# Provided records
☆ ☆ ☆ ☆

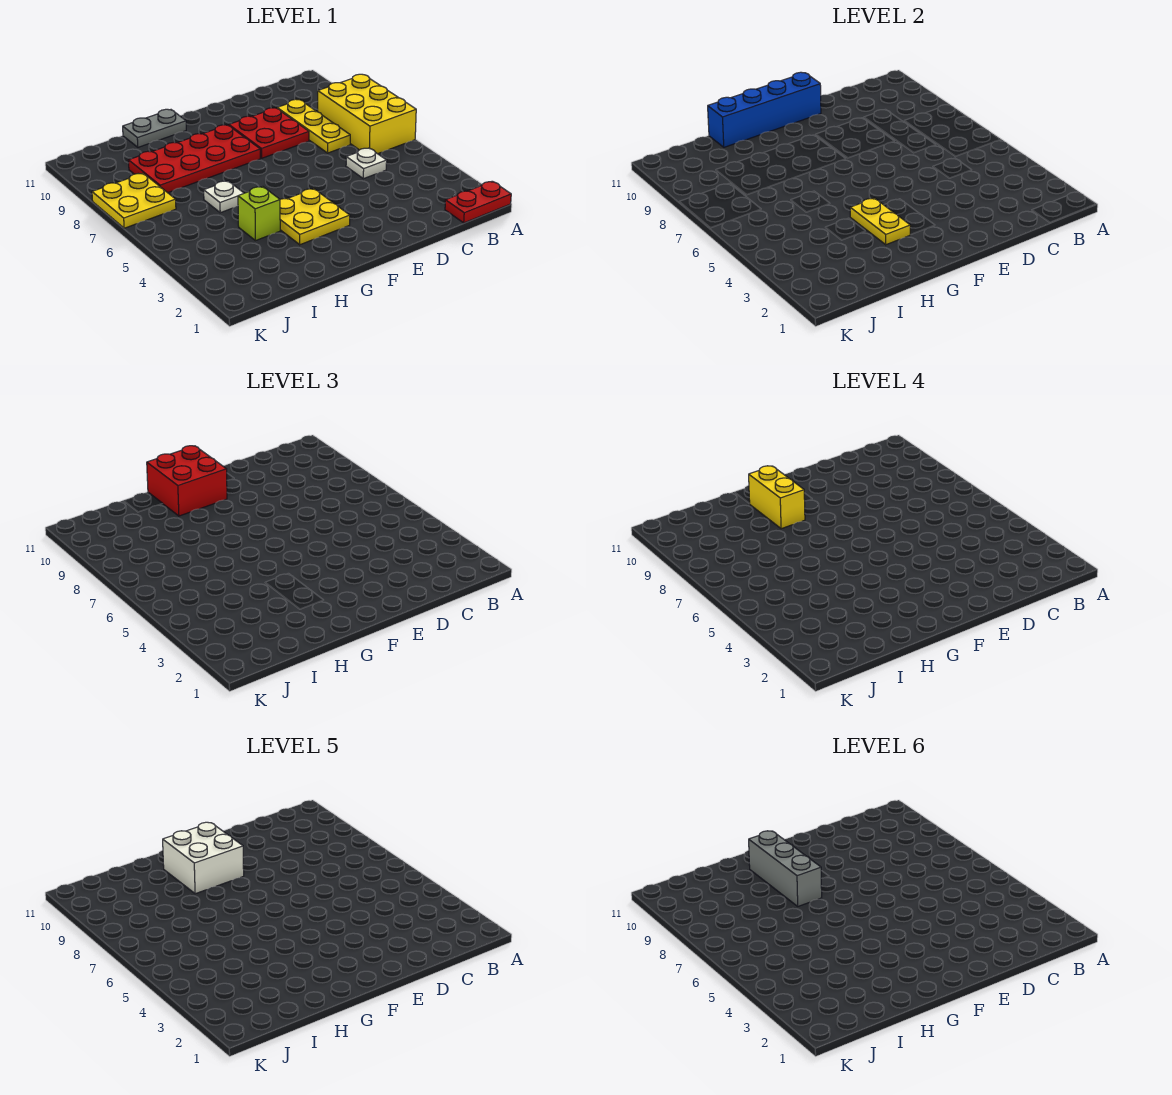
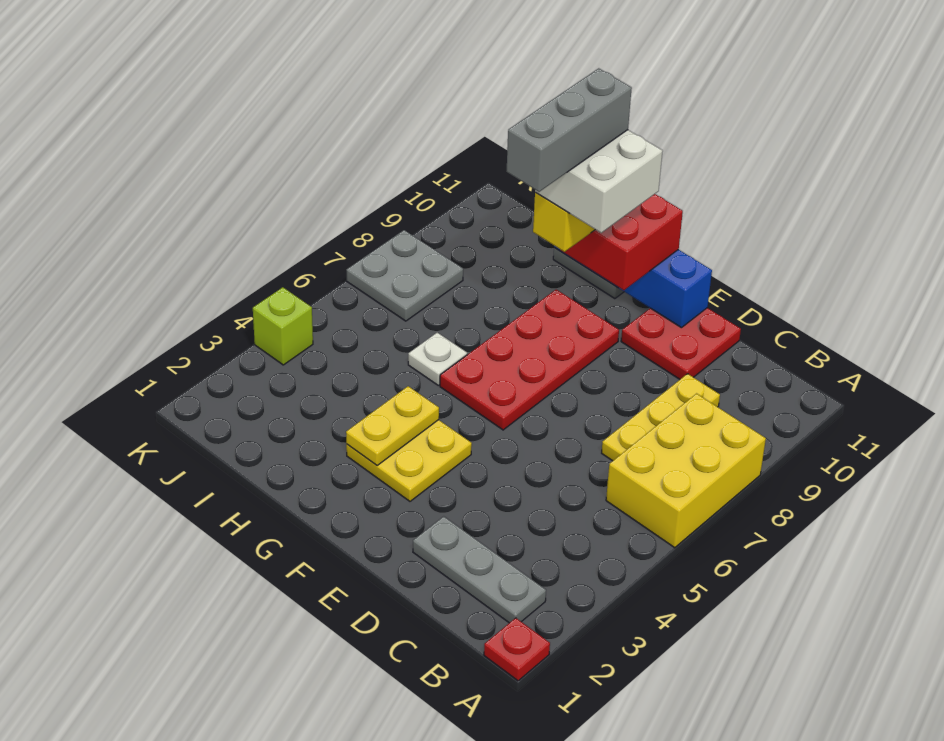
red 1x2 plate [445,181,511,223] -> red 1x1 plate [484,618,550,681]
none -> grey 1x3 plate [413,516,546,623]
white 1x1 plate [346,148,387,179] -> none
red 2x2 plate [229,108,309,158] -> red 2x2 plate moved to [621,308,741,379]
red 2x4 plate [128,125,260,193] -> red 2x4 plate turned to [440,290,619,430]
lime 1x1 brick [238,187,280,241] -> lime 1x1 brick moved to [253,287,313,365]
yellow 2x2 plate [92,173,176,228] -> grey 2x2 plate [346,230,463,321]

☆ ☆ ☆ ☆

Your task is to reproduce exactly the lines from the one with "none -> grey 1x3 plate [413,516,546,623]" through the end of the listing. Both ends belong in the answer.

none -> grey 1x3 plate [413,516,546,623]
white 1x1 plate [346,148,387,179] -> none
red 2x2 plate [229,108,309,158] -> red 2x2 plate moved to [621,308,741,379]
red 2x4 plate [128,125,260,193] -> red 2x4 plate turned to [440,290,619,430]
lime 1x1 brick [238,187,280,241] -> lime 1x1 brick moved to [253,287,313,365]
yellow 2x2 plate [92,173,176,228] -> grey 2x2 plate [346,230,463,321]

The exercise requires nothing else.